* _Written instruction_:
Put the items below into a JSON list of strings with one string per line. Begin at the first item and stop after the line containing "orange arrow at (470, 529): moved 2 px left", leaving out blank lines and the pictures.
-- Provided information start --
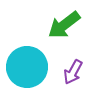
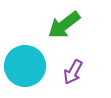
cyan circle: moved 2 px left, 1 px up
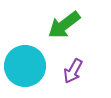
purple arrow: moved 1 px up
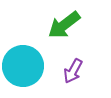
cyan circle: moved 2 px left
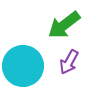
purple arrow: moved 4 px left, 9 px up
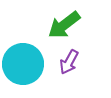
cyan circle: moved 2 px up
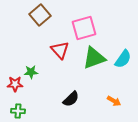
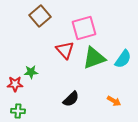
brown square: moved 1 px down
red triangle: moved 5 px right
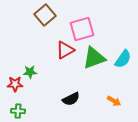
brown square: moved 5 px right, 1 px up
pink square: moved 2 px left, 1 px down
red triangle: rotated 42 degrees clockwise
green star: moved 1 px left
black semicircle: rotated 18 degrees clockwise
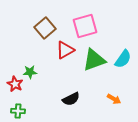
brown square: moved 13 px down
pink square: moved 3 px right, 3 px up
green triangle: moved 2 px down
red star: rotated 28 degrees clockwise
orange arrow: moved 2 px up
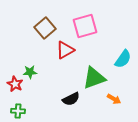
green triangle: moved 18 px down
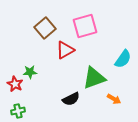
green cross: rotated 16 degrees counterclockwise
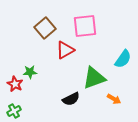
pink square: rotated 10 degrees clockwise
green cross: moved 4 px left; rotated 16 degrees counterclockwise
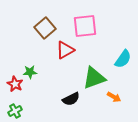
orange arrow: moved 2 px up
green cross: moved 1 px right
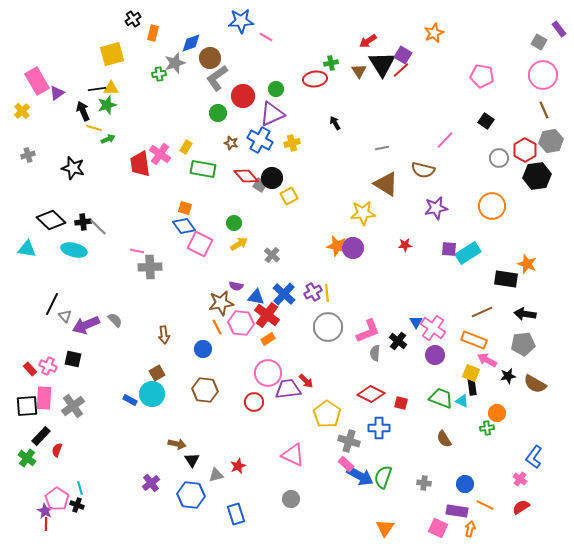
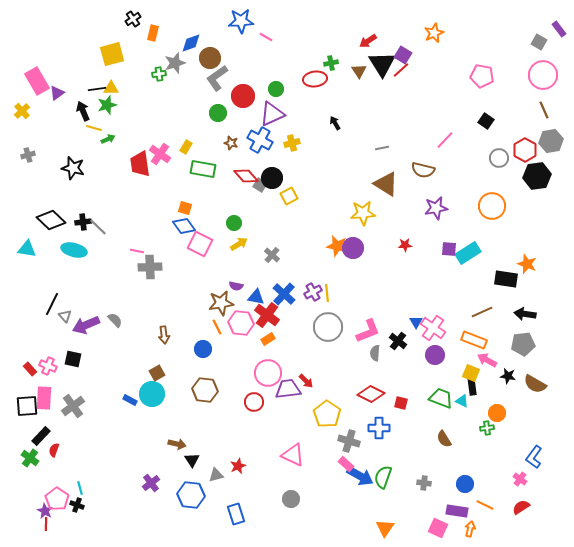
black star at (508, 376): rotated 21 degrees clockwise
red semicircle at (57, 450): moved 3 px left
green cross at (27, 458): moved 3 px right
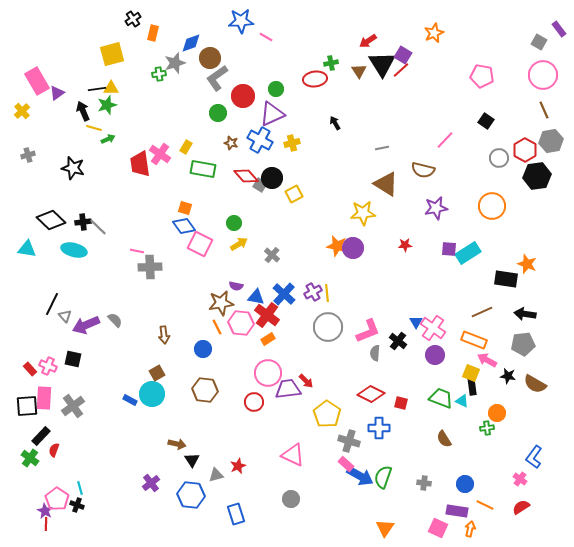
yellow square at (289, 196): moved 5 px right, 2 px up
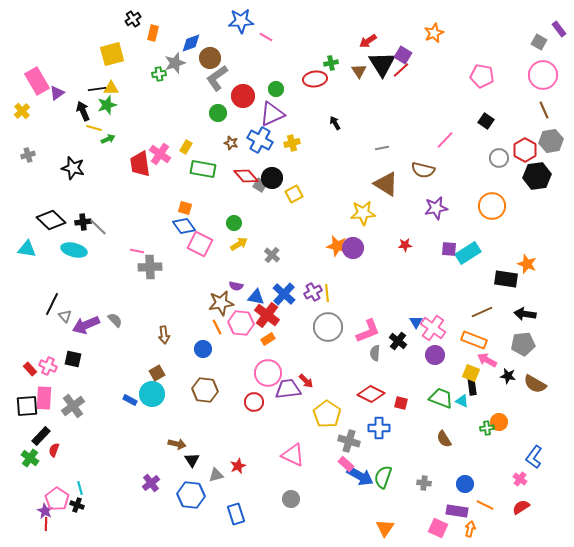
orange circle at (497, 413): moved 2 px right, 9 px down
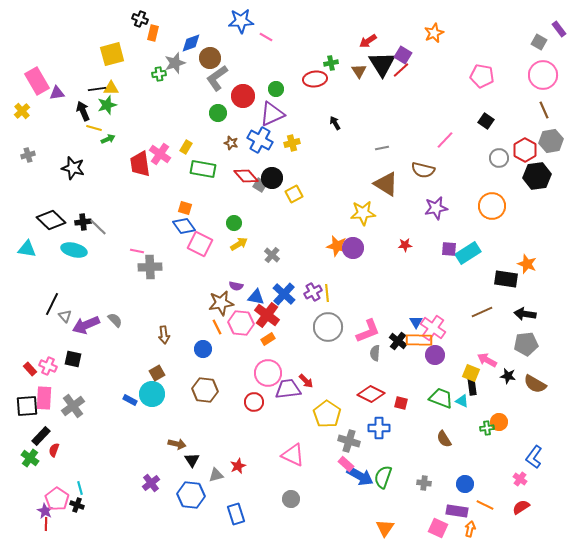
black cross at (133, 19): moved 7 px right; rotated 35 degrees counterclockwise
purple triangle at (57, 93): rotated 28 degrees clockwise
orange rectangle at (474, 340): moved 55 px left; rotated 20 degrees counterclockwise
gray pentagon at (523, 344): moved 3 px right
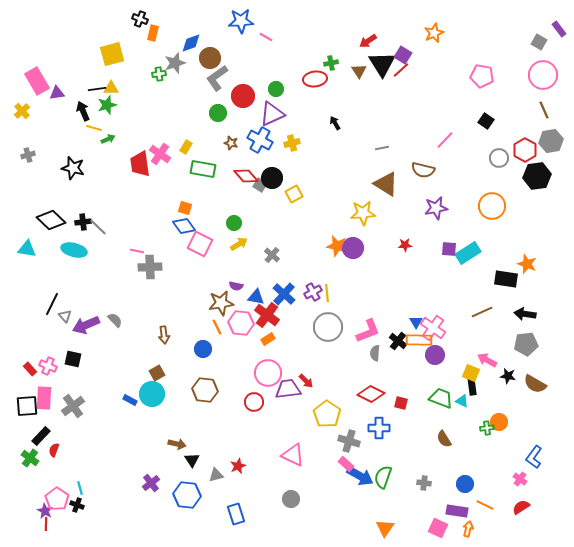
blue hexagon at (191, 495): moved 4 px left
orange arrow at (470, 529): moved 2 px left
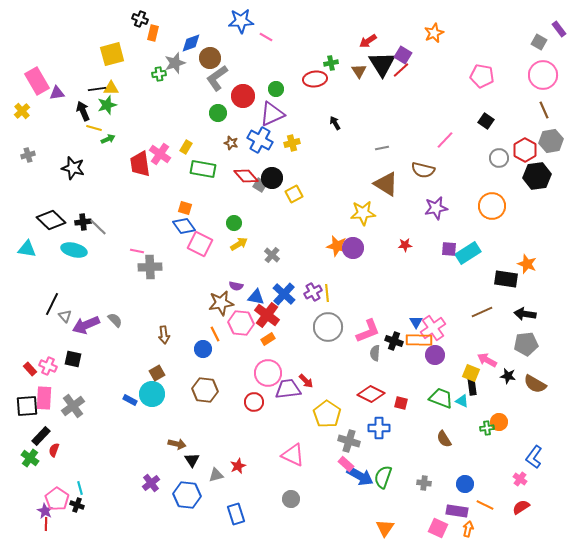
orange line at (217, 327): moved 2 px left, 7 px down
pink cross at (433, 328): rotated 20 degrees clockwise
black cross at (398, 341): moved 4 px left; rotated 18 degrees counterclockwise
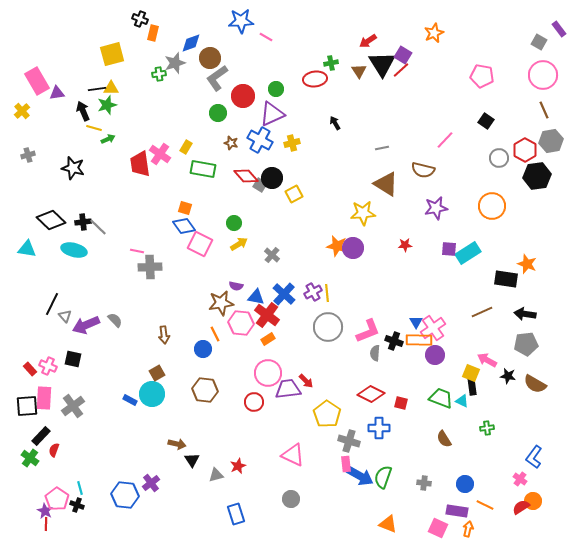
orange circle at (499, 422): moved 34 px right, 79 px down
pink rectangle at (346, 464): rotated 42 degrees clockwise
blue hexagon at (187, 495): moved 62 px left
orange triangle at (385, 528): moved 3 px right, 4 px up; rotated 42 degrees counterclockwise
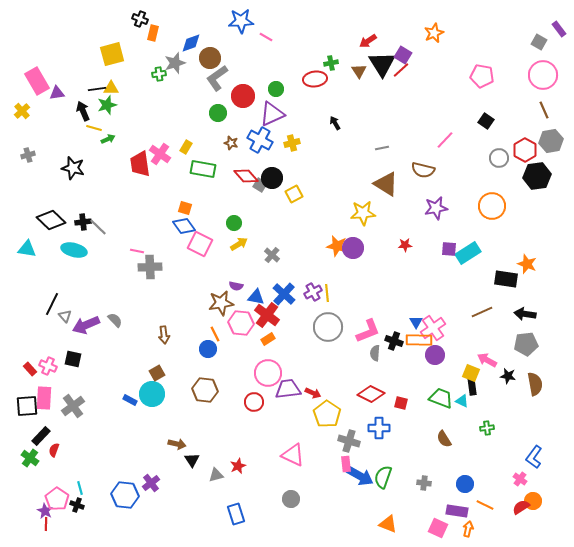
blue circle at (203, 349): moved 5 px right
red arrow at (306, 381): moved 7 px right, 12 px down; rotated 21 degrees counterclockwise
brown semicircle at (535, 384): rotated 130 degrees counterclockwise
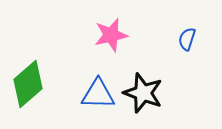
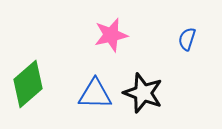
blue triangle: moved 3 px left
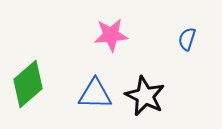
pink star: rotated 8 degrees clockwise
black star: moved 2 px right, 3 px down; rotated 6 degrees clockwise
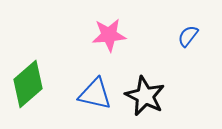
pink star: moved 2 px left
blue semicircle: moved 1 px right, 3 px up; rotated 20 degrees clockwise
blue triangle: rotated 12 degrees clockwise
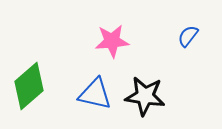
pink star: moved 3 px right, 6 px down
green diamond: moved 1 px right, 2 px down
black star: rotated 18 degrees counterclockwise
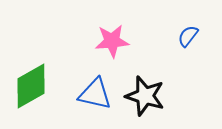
green diamond: moved 2 px right; rotated 12 degrees clockwise
black star: rotated 9 degrees clockwise
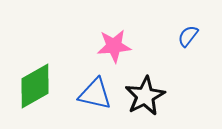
pink star: moved 2 px right, 5 px down
green diamond: moved 4 px right
black star: rotated 27 degrees clockwise
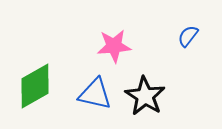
black star: rotated 12 degrees counterclockwise
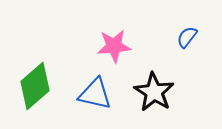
blue semicircle: moved 1 px left, 1 px down
green diamond: rotated 12 degrees counterclockwise
black star: moved 9 px right, 4 px up
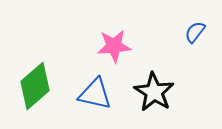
blue semicircle: moved 8 px right, 5 px up
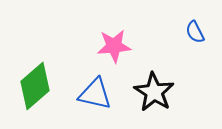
blue semicircle: rotated 65 degrees counterclockwise
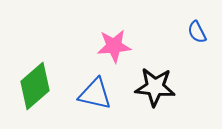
blue semicircle: moved 2 px right
black star: moved 1 px right, 5 px up; rotated 27 degrees counterclockwise
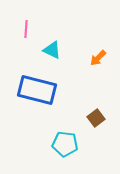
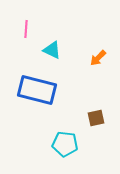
brown square: rotated 24 degrees clockwise
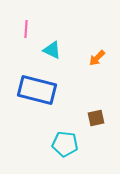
orange arrow: moved 1 px left
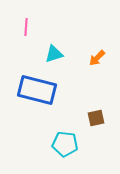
pink line: moved 2 px up
cyan triangle: moved 2 px right, 4 px down; rotated 42 degrees counterclockwise
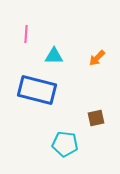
pink line: moved 7 px down
cyan triangle: moved 2 px down; rotated 18 degrees clockwise
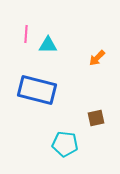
cyan triangle: moved 6 px left, 11 px up
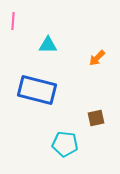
pink line: moved 13 px left, 13 px up
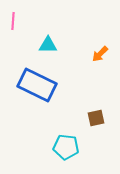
orange arrow: moved 3 px right, 4 px up
blue rectangle: moved 5 px up; rotated 12 degrees clockwise
cyan pentagon: moved 1 px right, 3 px down
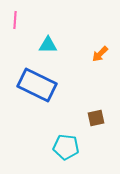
pink line: moved 2 px right, 1 px up
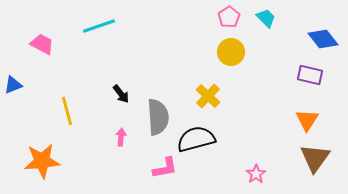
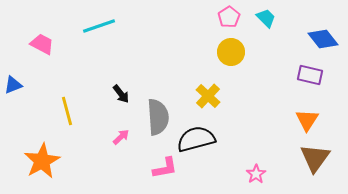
pink arrow: rotated 42 degrees clockwise
orange star: rotated 24 degrees counterclockwise
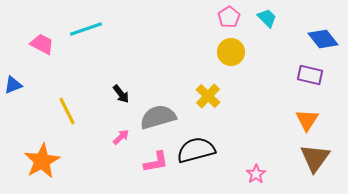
cyan trapezoid: moved 1 px right
cyan line: moved 13 px left, 3 px down
yellow line: rotated 12 degrees counterclockwise
gray semicircle: rotated 102 degrees counterclockwise
black semicircle: moved 11 px down
pink L-shape: moved 9 px left, 6 px up
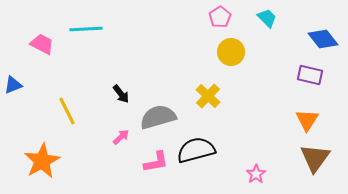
pink pentagon: moved 9 px left
cyan line: rotated 16 degrees clockwise
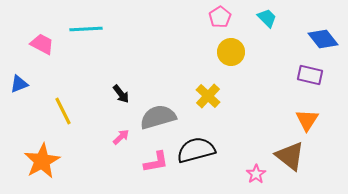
blue triangle: moved 6 px right, 1 px up
yellow line: moved 4 px left
brown triangle: moved 25 px left, 2 px up; rotated 28 degrees counterclockwise
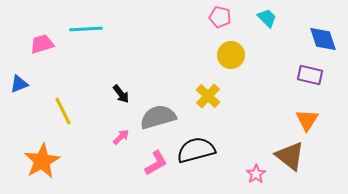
pink pentagon: rotated 25 degrees counterclockwise
blue diamond: rotated 20 degrees clockwise
pink trapezoid: rotated 45 degrees counterclockwise
yellow circle: moved 3 px down
pink L-shape: moved 1 px down; rotated 20 degrees counterclockwise
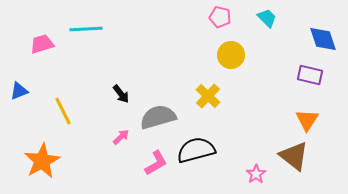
blue triangle: moved 7 px down
brown triangle: moved 4 px right
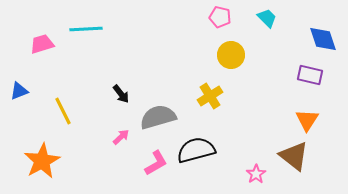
yellow cross: moved 2 px right; rotated 15 degrees clockwise
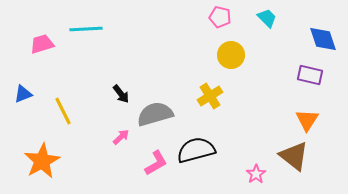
blue triangle: moved 4 px right, 3 px down
gray semicircle: moved 3 px left, 3 px up
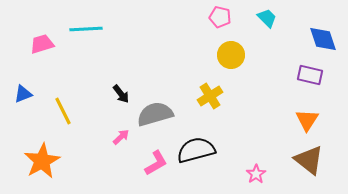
brown triangle: moved 15 px right, 4 px down
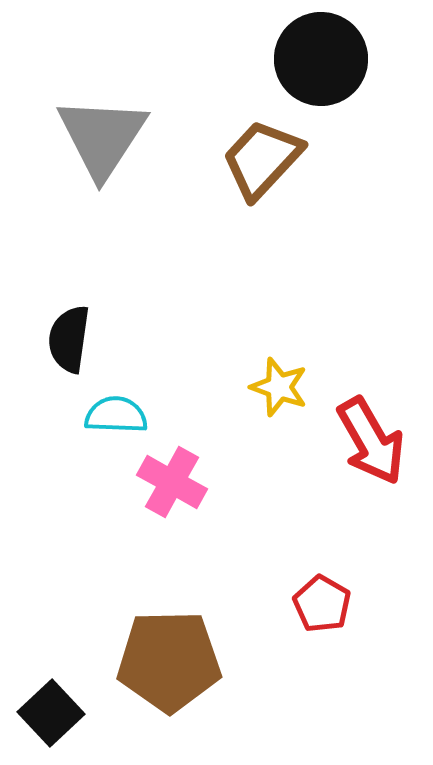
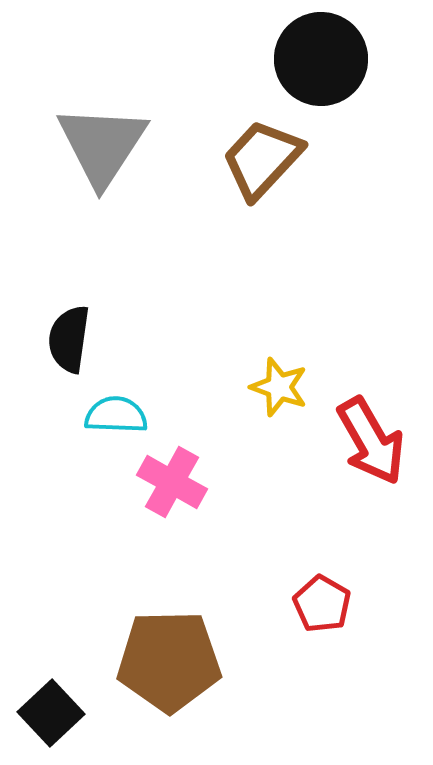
gray triangle: moved 8 px down
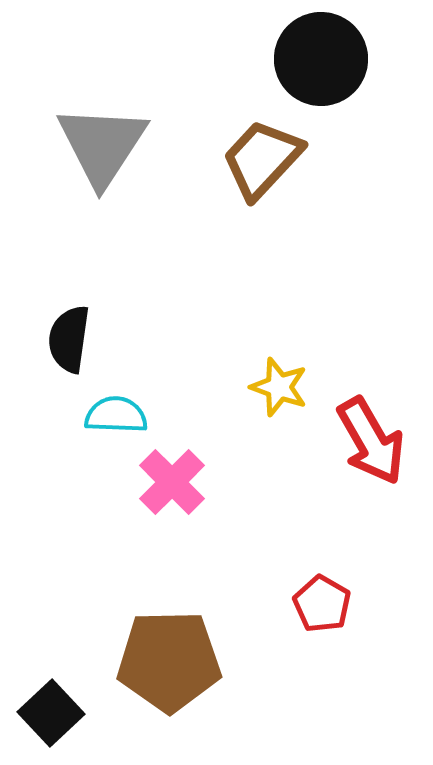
pink cross: rotated 16 degrees clockwise
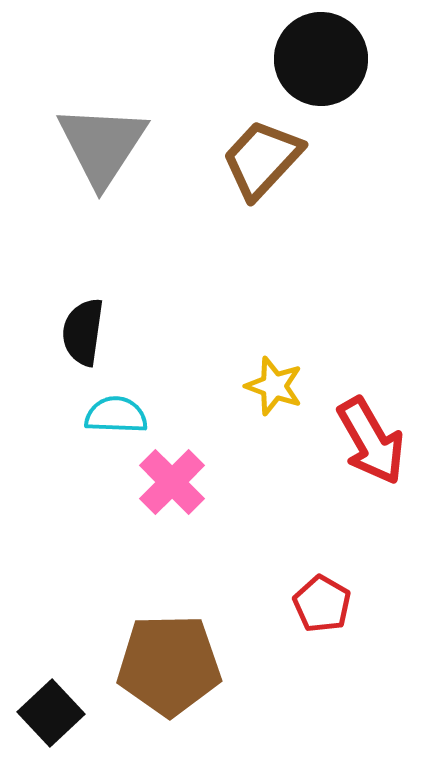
black semicircle: moved 14 px right, 7 px up
yellow star: moved 5 px left, 1 px up
brown pentagon: moved 4 px down
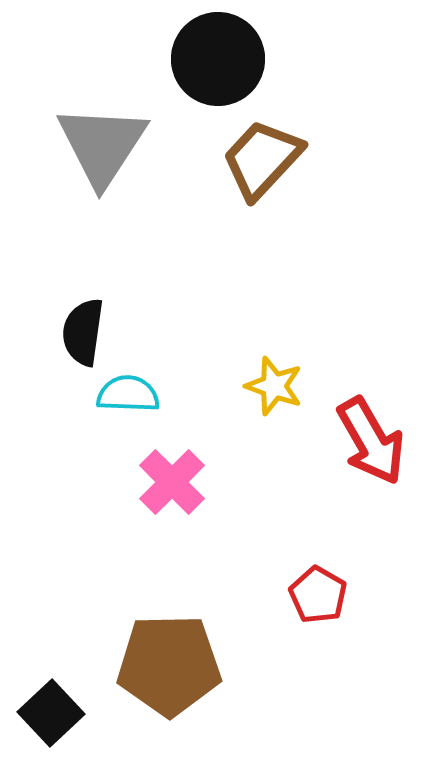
black circle: moved 103 px left
cyan semicircle: moved 12 px right, 21 px up
red pentagon: moved 4 px left, 9 px up
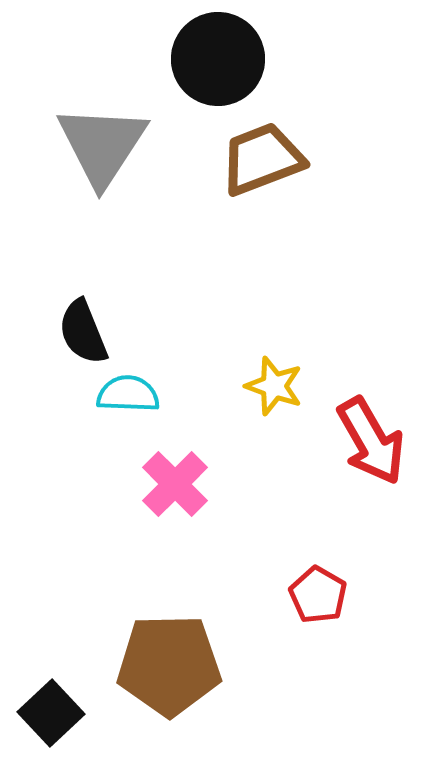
brown trapezoid: rotated 26 degrees clockwise
black semicircle: rotated 30 degrees counterclockwise
pink cross: moved 3 px right, 2 px down
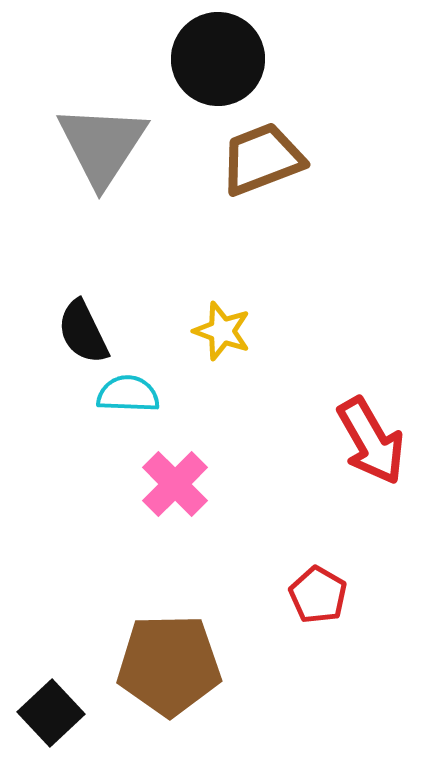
black semicircle: rotated 4 degrees counterclockwise
yellow star: moved 52 px left, 55 px up
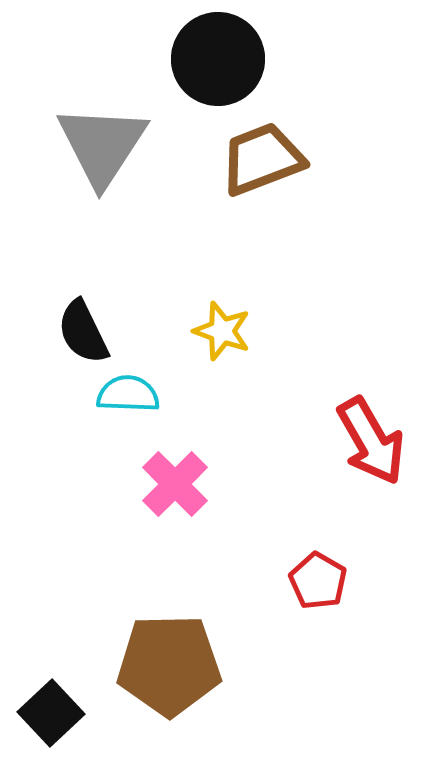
red pentagon: moved 14 px up
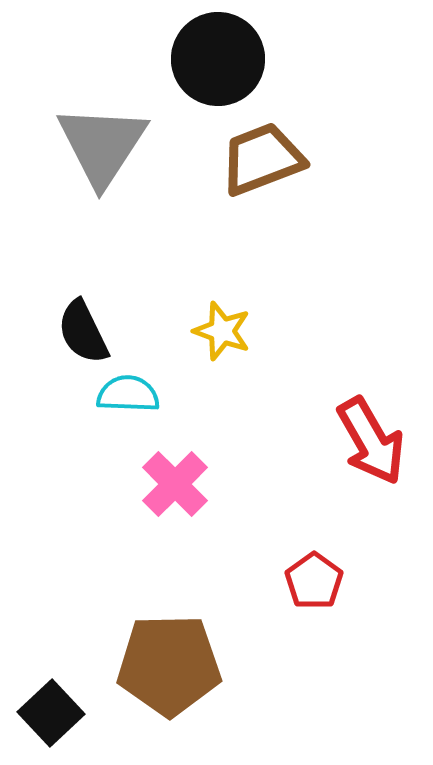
red pentagon: moved 4 px left; rotated 6 degrees clockwise
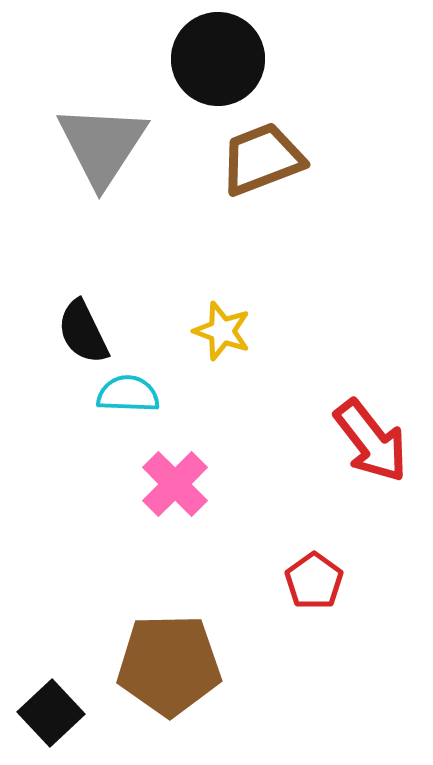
red arrow: rotated 8 degrees counterclockwise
-- Provided information end --
* _Final answer_:
[
  "cyan circle: moved 2 px left, 1 px up",
  "purple arrow: moved 1 px up",
  "cyan circle: moved 2 px left",
  "purple arrow: moved 4 px left, 9 px up",
  "cyan circle: moved 2 px up",
  "brown square: moved 1 px down",
  "red triangle: moved 5 px right",
  "brown square: moved 5 px right, 1 px up",
  "pink square: moved 2 px left, 1 px down",
  "red triangle: rotated 42 degrees clockwise",
  "green star: moved 1 px left",
  "black semicircle: rotated 18 degrees clockwise",
  "brown square: moved 13 px down",
  "pink square: moved 3 px right, 3 px up",
  "green triangle: moved 2 px down",
  "red star: rotated 28 degrees clockwise",
  "orange arrow: moved 2 px up",
  "green triangle: moved 18 px down",
  "green cross: rotated 16 degrees counterclockwise",
  "pink square: rotated 10 degrees clockwise",
  "green cross: moved 4 px left; rotated 16 degrees counterclockwise",
  "orange arrow: moved 2 px up",
  "green cross: moved 1 px right",
  "black star at (508, 376): rotated 21 degrees clockwise",
  "red semicircle at (57, 450): moved 3 px left",
  "green cross at (27, 458): moved 3 px right",
  "yellow square at (289, 196): moved 5 px right, 2 px up",
  "orange circle at (497, 413): moved 2 px right, 9 px down",
  "black cross at (133, 19): moved 7 px right; rotated 35 degrees counterclockwise",
  "purple triangle at (57, 93): rotated 28 degrees clockwise",
  "orange rectangle at (474, 340): moved 55 px left; rotated 20 degrees counterclockwise",
  "gray pentagon at (523, 344): moved 3 px right",
  "blue hexagon at (191, 495): moved 4 px left",
  "orange arrow at (470, 529): moved 2 px left"
]